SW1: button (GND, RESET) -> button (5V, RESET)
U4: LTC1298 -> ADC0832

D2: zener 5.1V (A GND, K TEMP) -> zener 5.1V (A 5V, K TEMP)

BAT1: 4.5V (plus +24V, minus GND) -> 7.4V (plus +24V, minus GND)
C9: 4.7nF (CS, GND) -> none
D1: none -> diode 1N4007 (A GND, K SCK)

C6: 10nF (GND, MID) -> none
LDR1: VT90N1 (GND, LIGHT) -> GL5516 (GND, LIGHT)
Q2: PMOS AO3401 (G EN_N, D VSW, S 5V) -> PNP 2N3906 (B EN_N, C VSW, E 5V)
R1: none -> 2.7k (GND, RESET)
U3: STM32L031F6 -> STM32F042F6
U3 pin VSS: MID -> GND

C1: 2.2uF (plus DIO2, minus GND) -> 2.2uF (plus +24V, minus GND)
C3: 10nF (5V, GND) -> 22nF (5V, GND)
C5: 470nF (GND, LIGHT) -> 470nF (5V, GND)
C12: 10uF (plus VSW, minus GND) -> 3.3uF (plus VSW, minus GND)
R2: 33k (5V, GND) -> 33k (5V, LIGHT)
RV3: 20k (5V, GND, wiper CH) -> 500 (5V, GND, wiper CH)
++++++++++++++++++++
Work request:
Nothing but the lines from the one that contains "C1: 2.2uF (plus" through the end of the data above should appear, each reproduced exactly.

Answer for the task:
C1: 2.2uF (plus DIO2, minus GND) -> 2.2uF (plus +24V, minus GND)
C3: 10nF (5V, GND) -> 22nF (5V, GND)
C5: 470nF (GND, LIGHT) -> 470nF (5V, GND)
C12: 10uF (plus VSW, minus GND) -> 3.3uF (plus VSW, minus GND)
R2: 33k (5V, GND) -> 33k (5V, LIGHT)
RV3: 20k (5V, GND, wiper CH) -> 500 (5V, GND, wiper CH)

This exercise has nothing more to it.